**Exercise details**
Counting only lines that contain "purple", state the total found in the material below. Add nothing else.

**Stored data**
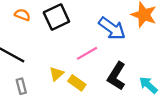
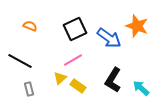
black square: (56, 17) -> (75, 29), moved
pink line: (87, 53) -> (73, 60), moved

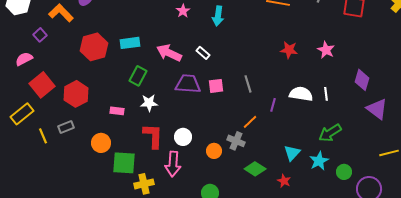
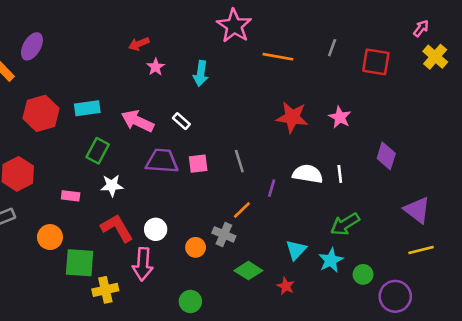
red star: (289, 50) -> (292, 117), size x1.4
purple triangle: (377, 109) -> (417, 210), moved
red L-shape: (153, 136) -> (117, 228), turned -32

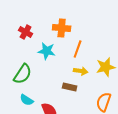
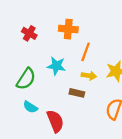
cyan star: (47, 51) -> (56, 66), moved

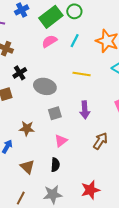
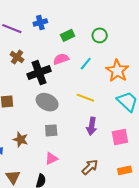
green circle: (74, 11) -> (100, 35), moved
green rectangle: (51, 17) -> (68, 35), size x0.6
black cross: (20, 73) -> (39, 73), moved, size x1.6
purple arrow: (85, 110) -> (92, 126), moved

**Response below**
2